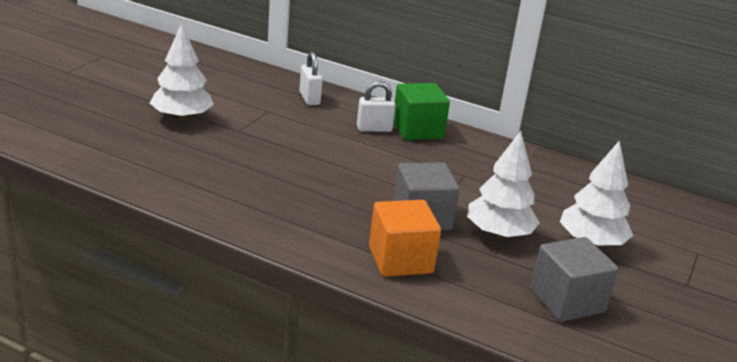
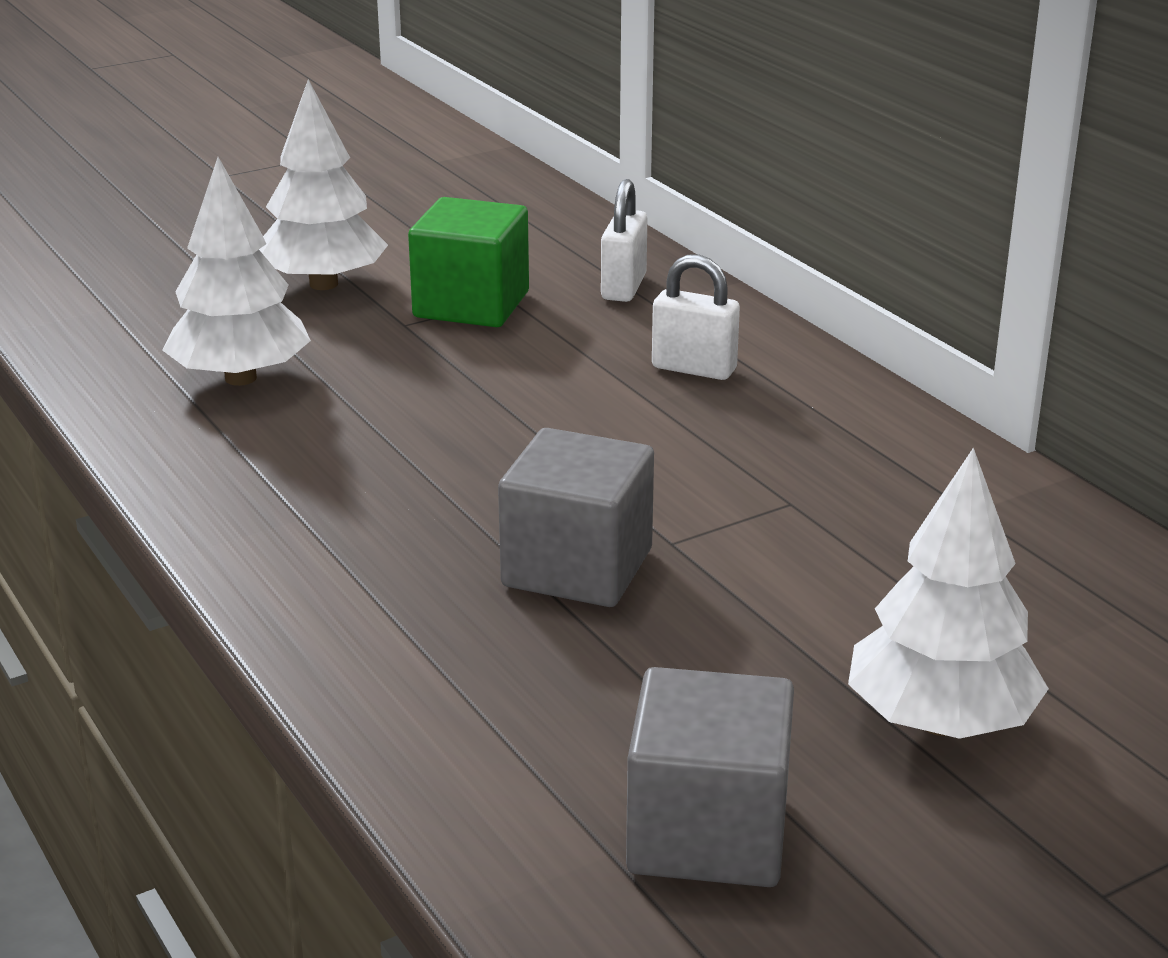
camera: 35 degrees right, 0 degrees up
(400, 260) = (424, 640): orange cube -> none
(417, 130) = (794, 388): green cube -> green cube (471, 305)
(498, 234) = (719, 644): white tree -> white tree (241, 378)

### EXERCISE BRIEF
Your answer must be the lines from the one holding "(400, 260) = (424, 640): orange cube -> none" to the end of the listing above, exactly as written and nothing else.

### COMPLETED EXERCISE
(400, 260) = (424, 640): orange cube -> none
(417, 130) = (794, 388): green cube -> green cube (471, 305)
(498, 234) = (719, 644): white tree -> white tree (241, 378)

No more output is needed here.